Produce a word-for-word copy of the listing below without its pictures.

## RECORDED INFORMATION:
*-*-*

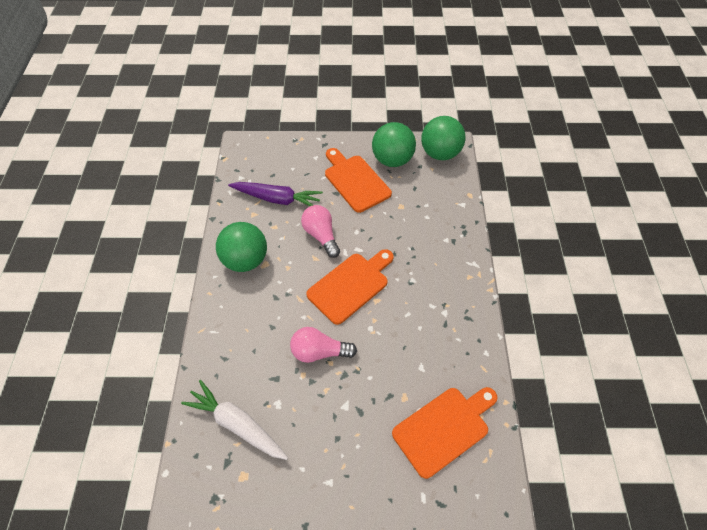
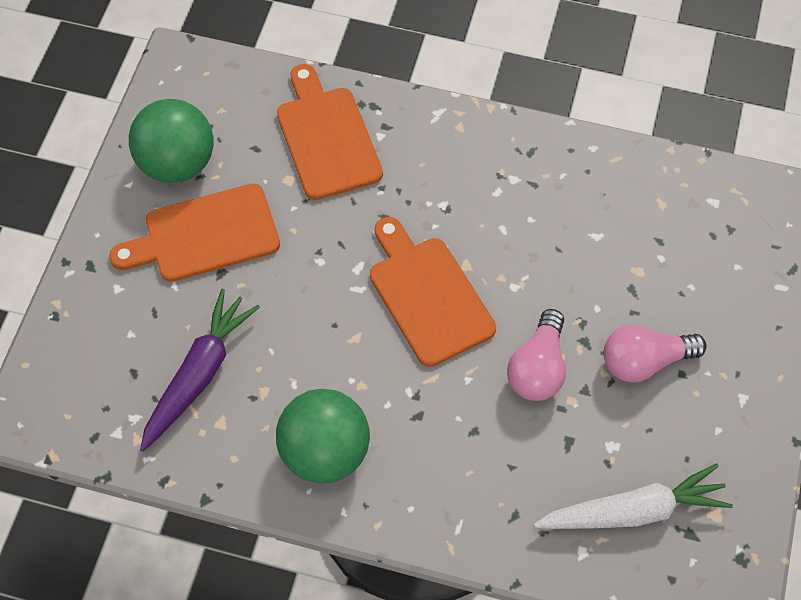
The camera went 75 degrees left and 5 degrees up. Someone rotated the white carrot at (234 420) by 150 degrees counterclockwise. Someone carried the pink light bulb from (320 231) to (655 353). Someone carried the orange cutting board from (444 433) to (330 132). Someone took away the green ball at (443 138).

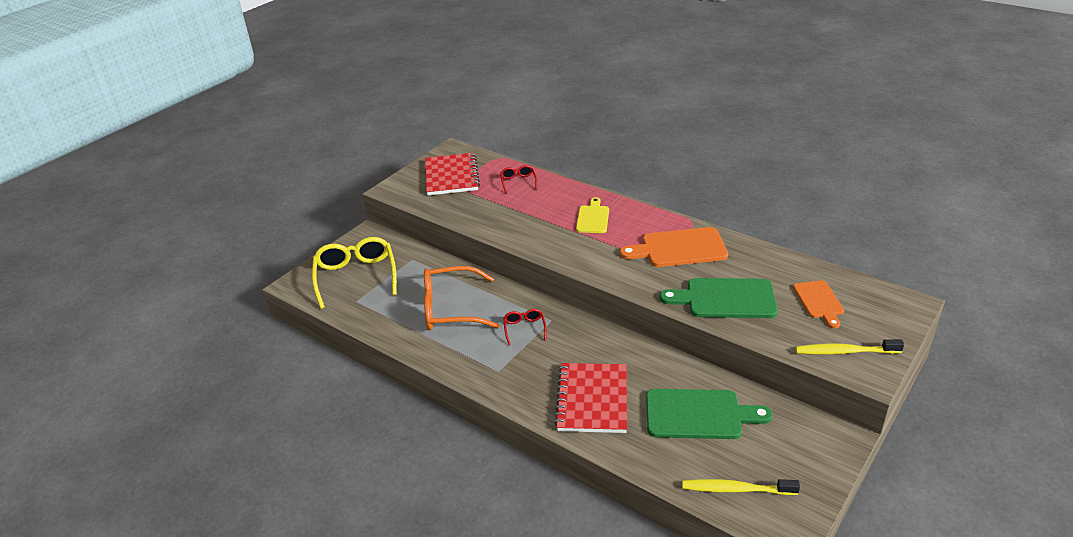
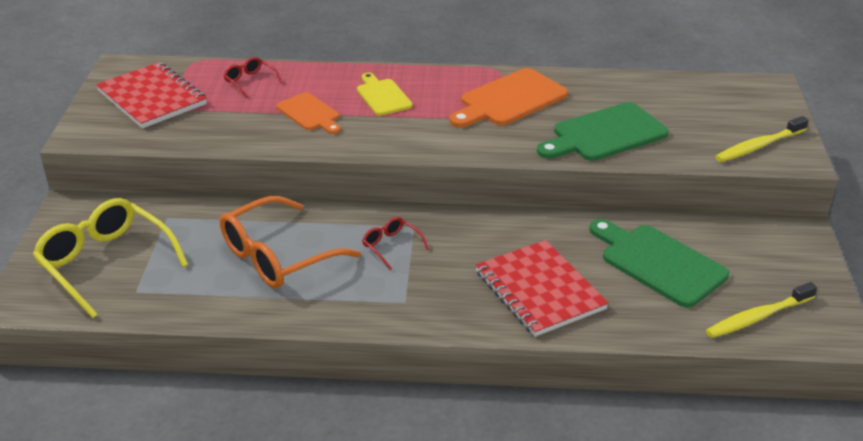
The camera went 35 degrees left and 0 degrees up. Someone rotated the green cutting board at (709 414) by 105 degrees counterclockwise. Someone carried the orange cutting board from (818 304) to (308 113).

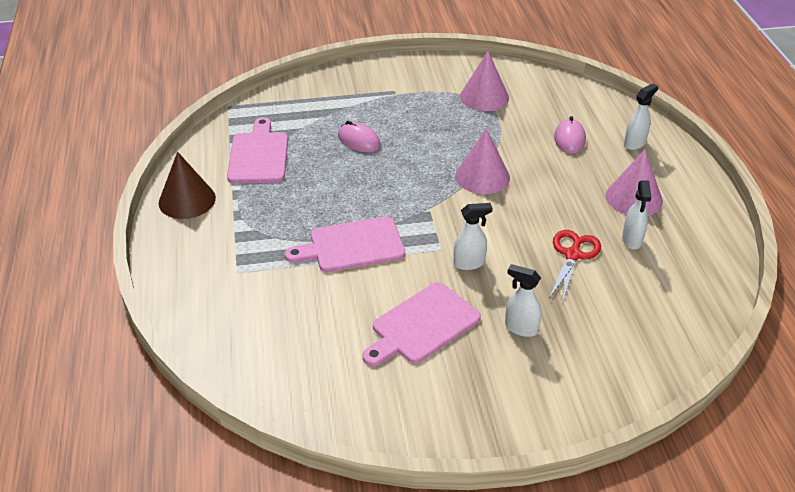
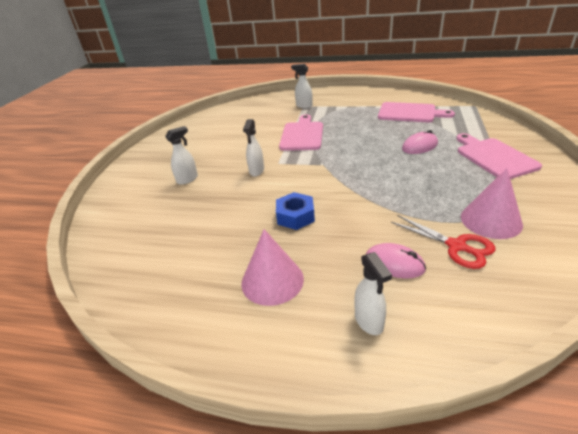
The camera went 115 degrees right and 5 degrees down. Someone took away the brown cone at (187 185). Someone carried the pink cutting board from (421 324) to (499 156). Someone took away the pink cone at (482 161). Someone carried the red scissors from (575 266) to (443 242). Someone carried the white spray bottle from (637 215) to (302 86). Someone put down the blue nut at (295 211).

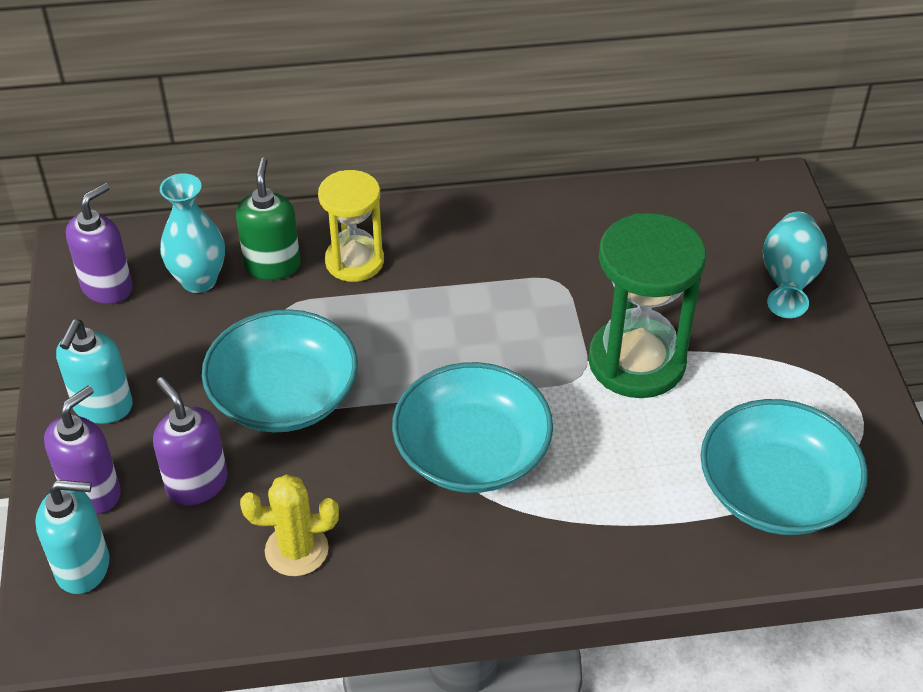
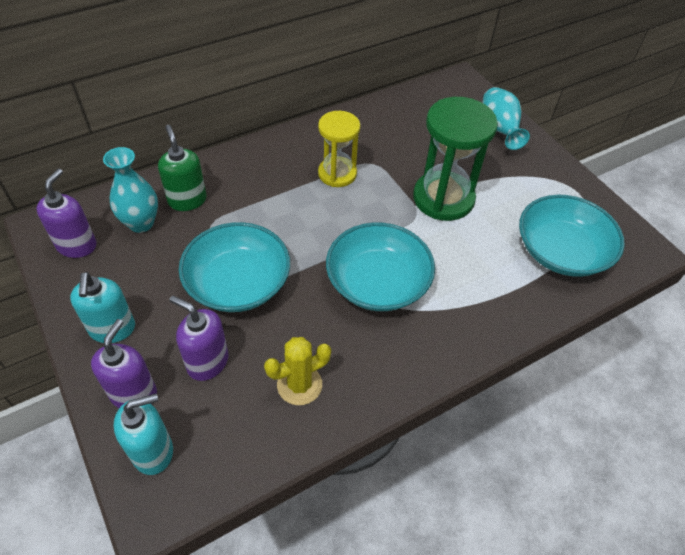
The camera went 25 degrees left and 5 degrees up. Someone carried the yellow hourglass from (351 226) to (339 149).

*-*-*

## TASK OUTPUT:
The camera went 75 degrees left and 5 degrees up. Someone rotated the white carrot at (234 420) by 150 degrees counterclockwise. Someone carried the pink light bulb from (320 231) to (655 353). Someone carried the orange cutting board from (444 433) to (330 132). Someone took away the green ball at (443 138).

The camera went 35 degrees left and 0 degrees up. Someone rotated the green cutting board at (709 414) by 105 degrees counterclockwise. Someone carried the orange cutting board from (818 304) to (308 113).

The camera went 115 degrees right and 5 degrees down. Someone took away the brown cone at (187 185). Someone carried the pink cutting board from (421 324) to (499 156). Someone took away the pink cone at (482 161). Someone carried the red scissors from (575 266) to (443 242). Someone carried the white spray bottle from (637 215) to (302 86). Someone put down the blue nut at (295 211).

The camera went 25 degrees left and 5 degrees up. Someone carried the yellow hourglass from (351 226) to (339 149).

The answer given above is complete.